▸ What this task involves
In the listing that follows, how many lines contain the string "green"? Provide only the number.

▸ Dataset records

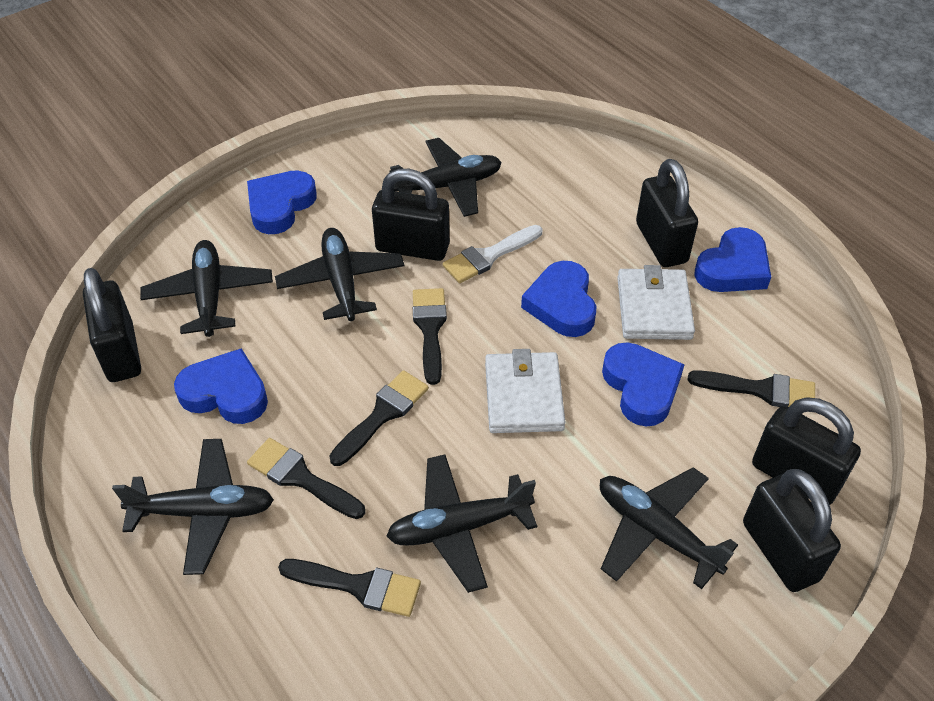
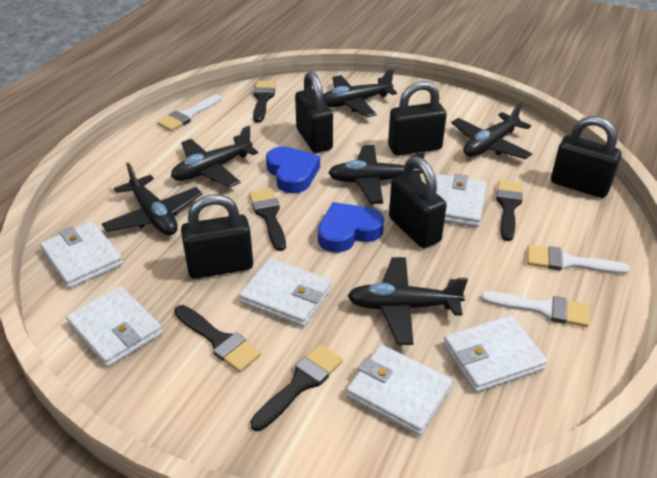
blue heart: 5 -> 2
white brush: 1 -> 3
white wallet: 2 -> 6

--

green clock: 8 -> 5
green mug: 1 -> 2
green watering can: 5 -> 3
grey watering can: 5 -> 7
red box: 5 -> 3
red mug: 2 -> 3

▸ Reply to the exercise
3